→ YOUR TASK:
For the data below, work out how many lines contain the word "button" and supply only that number.

==== PROVIDED RECORDS

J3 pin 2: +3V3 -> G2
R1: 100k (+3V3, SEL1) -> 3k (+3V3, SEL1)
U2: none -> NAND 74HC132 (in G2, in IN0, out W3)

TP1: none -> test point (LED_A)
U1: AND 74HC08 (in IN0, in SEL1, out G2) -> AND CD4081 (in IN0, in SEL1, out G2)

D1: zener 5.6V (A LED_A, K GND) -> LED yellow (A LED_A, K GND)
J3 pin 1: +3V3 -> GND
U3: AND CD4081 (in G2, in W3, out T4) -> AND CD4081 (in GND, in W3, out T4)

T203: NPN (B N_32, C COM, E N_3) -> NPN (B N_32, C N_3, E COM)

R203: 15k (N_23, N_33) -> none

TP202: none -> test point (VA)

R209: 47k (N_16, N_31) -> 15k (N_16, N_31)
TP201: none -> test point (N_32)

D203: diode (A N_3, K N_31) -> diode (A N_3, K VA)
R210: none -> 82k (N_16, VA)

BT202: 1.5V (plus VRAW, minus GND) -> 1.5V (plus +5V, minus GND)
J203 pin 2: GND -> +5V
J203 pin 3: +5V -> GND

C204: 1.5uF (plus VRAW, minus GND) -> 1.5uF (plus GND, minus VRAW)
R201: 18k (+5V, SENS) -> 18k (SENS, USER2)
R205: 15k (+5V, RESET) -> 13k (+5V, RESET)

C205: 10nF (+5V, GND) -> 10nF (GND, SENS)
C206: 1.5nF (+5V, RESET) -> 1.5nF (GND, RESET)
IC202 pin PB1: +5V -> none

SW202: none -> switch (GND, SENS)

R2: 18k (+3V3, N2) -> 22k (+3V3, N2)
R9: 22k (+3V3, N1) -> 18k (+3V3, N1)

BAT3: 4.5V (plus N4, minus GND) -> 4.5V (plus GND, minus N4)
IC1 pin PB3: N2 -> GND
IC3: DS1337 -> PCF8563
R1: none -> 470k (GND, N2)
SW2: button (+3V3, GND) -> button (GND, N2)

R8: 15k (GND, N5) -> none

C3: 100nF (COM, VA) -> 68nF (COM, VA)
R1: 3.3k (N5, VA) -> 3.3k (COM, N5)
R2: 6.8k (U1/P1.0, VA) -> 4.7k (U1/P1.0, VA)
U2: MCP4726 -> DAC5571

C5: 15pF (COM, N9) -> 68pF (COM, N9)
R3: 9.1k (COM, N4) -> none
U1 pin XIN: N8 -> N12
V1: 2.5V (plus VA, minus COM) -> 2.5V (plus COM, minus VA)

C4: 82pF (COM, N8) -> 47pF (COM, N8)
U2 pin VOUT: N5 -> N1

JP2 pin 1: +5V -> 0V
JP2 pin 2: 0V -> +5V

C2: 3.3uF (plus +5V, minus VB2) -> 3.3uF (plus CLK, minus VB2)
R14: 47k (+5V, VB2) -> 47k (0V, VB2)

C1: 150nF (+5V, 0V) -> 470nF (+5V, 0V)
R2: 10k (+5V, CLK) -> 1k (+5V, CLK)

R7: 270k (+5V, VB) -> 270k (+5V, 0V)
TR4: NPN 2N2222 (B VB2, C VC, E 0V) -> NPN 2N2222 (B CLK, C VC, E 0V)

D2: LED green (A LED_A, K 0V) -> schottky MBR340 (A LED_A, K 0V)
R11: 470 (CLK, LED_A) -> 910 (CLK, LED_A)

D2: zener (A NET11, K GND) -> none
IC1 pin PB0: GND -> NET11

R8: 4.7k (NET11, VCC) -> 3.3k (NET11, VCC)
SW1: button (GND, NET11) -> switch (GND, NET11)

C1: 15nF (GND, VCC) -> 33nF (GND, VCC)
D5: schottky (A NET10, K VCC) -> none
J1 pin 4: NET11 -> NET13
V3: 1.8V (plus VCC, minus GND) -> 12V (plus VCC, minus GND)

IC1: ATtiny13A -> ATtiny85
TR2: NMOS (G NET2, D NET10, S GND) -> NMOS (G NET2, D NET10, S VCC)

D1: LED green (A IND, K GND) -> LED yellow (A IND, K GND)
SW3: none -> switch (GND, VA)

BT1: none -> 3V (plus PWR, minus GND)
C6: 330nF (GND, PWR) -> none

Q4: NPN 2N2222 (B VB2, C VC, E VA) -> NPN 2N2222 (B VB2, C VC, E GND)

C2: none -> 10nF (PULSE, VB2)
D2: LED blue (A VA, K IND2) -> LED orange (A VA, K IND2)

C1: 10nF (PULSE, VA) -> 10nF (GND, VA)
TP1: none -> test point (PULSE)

========

→ THE ANSWER:
2